(Records contained in a dataset)
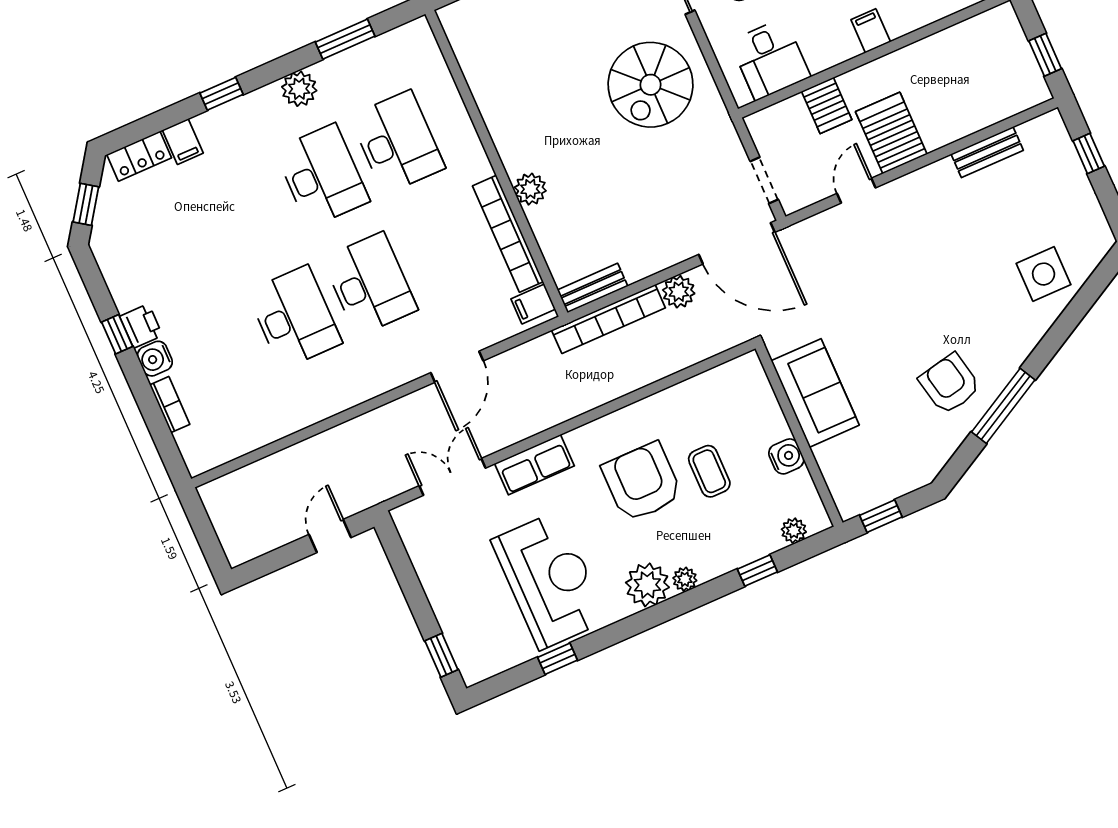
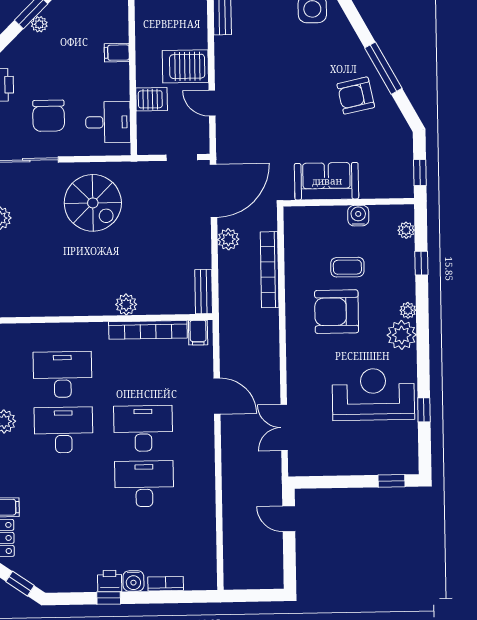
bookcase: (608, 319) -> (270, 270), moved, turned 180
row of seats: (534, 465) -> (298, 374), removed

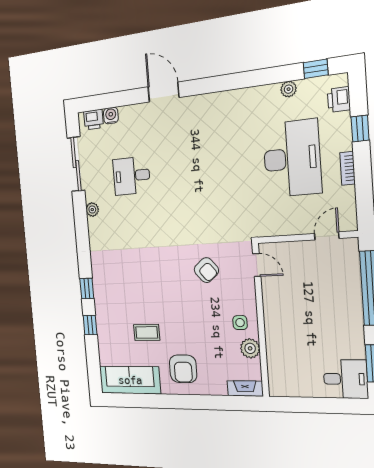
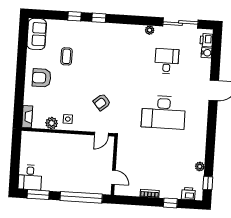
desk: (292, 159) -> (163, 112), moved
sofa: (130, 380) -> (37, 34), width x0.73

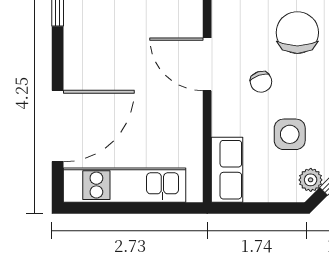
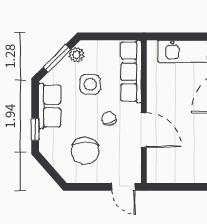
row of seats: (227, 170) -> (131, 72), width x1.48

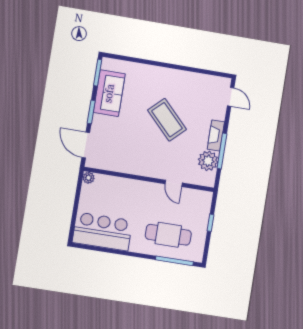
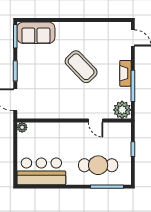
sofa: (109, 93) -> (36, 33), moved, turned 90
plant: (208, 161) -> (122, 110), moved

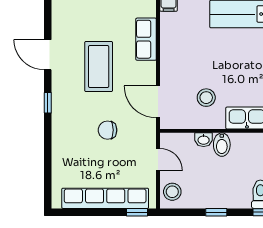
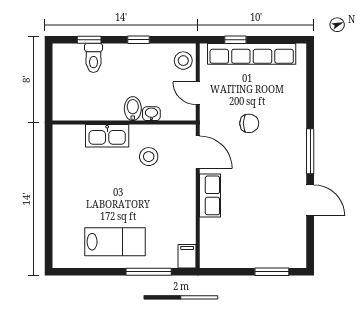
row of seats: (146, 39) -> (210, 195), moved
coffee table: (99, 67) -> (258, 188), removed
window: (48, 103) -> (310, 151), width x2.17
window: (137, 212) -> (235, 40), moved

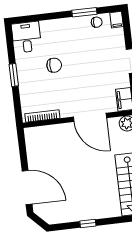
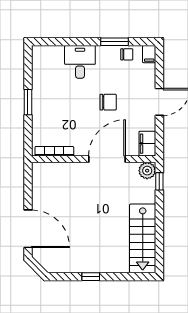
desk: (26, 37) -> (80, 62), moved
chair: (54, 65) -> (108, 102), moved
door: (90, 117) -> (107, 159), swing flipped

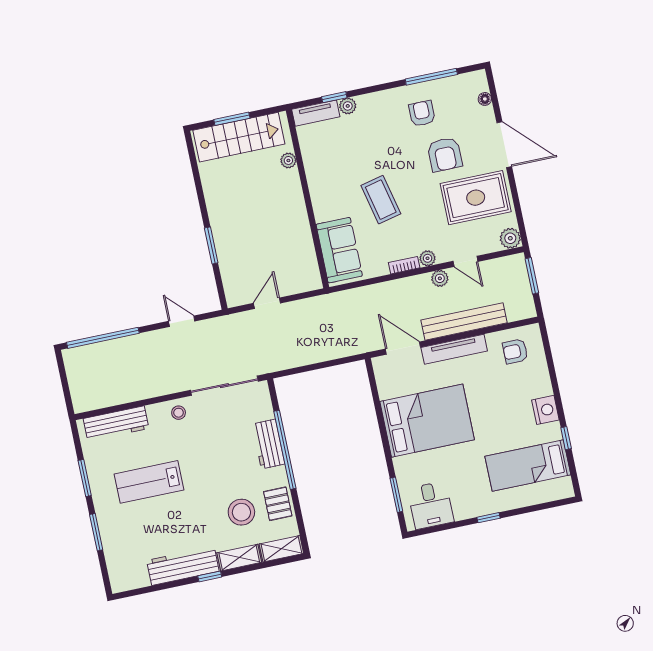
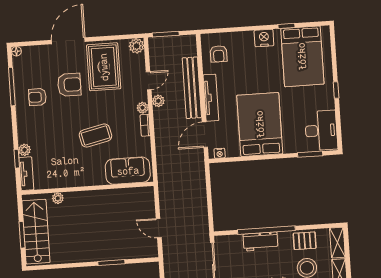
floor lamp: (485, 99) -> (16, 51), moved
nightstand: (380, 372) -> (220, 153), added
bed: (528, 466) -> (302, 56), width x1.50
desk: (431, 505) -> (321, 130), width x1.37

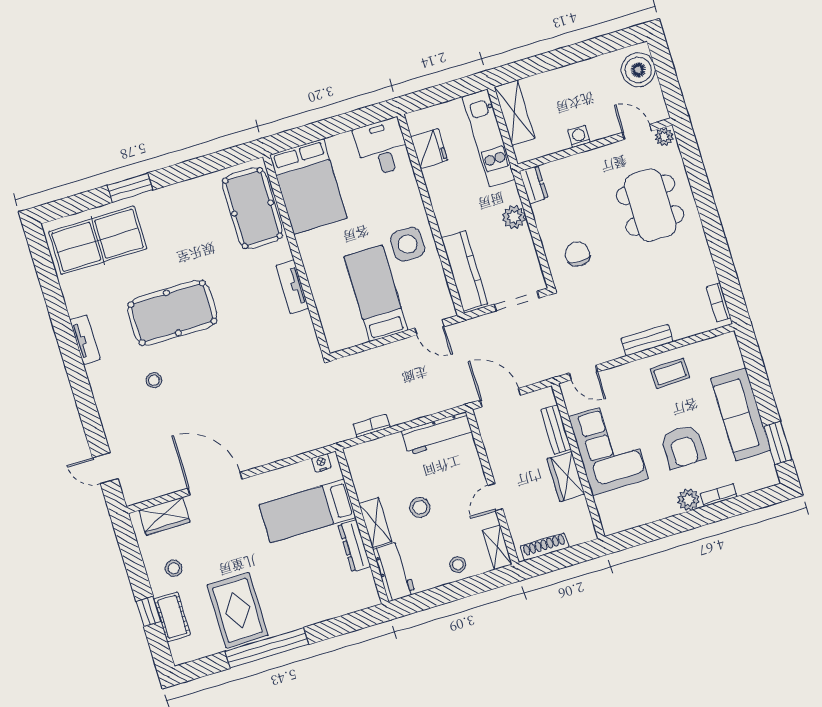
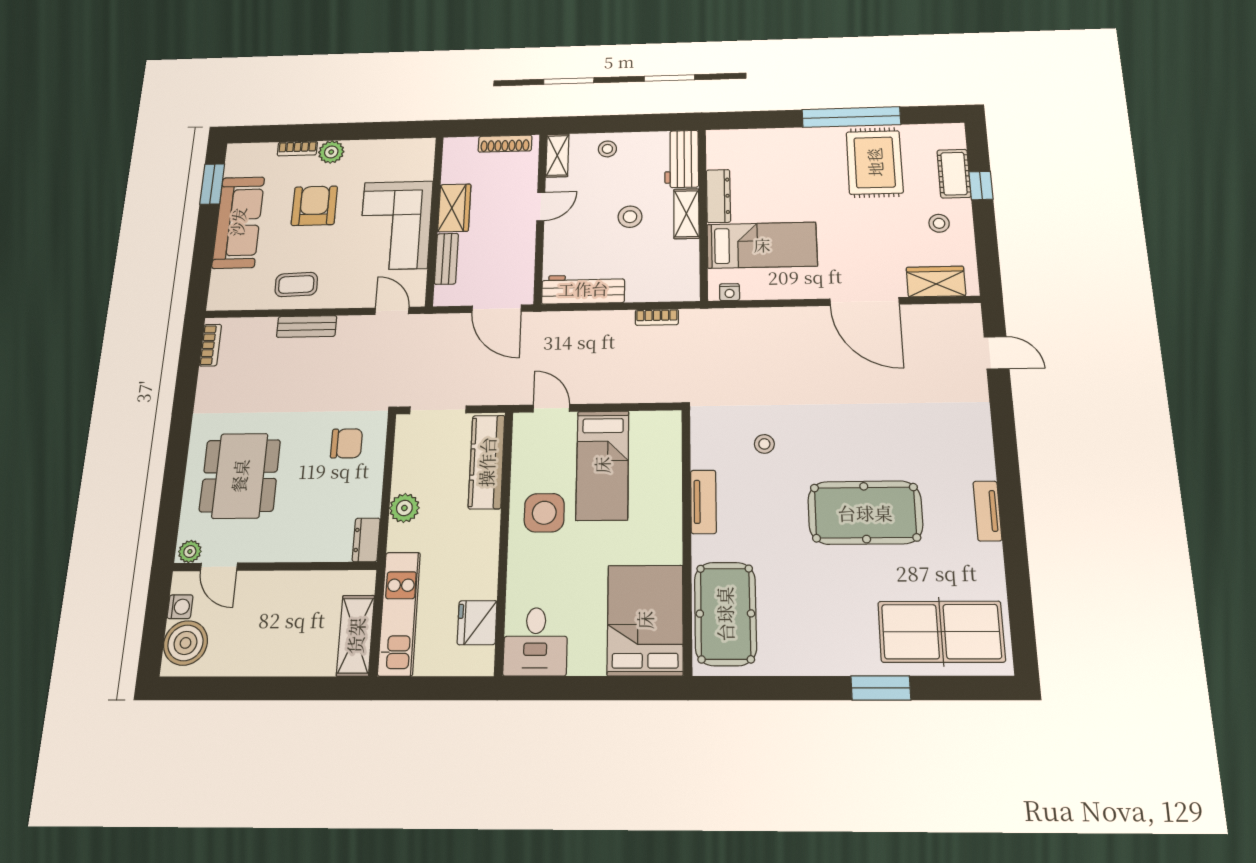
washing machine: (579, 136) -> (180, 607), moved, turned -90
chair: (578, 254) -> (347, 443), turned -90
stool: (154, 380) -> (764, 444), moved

**What needs to be done**
In the records above, how many lines hold the string "window"? Give the number only.

**Expected answer**
2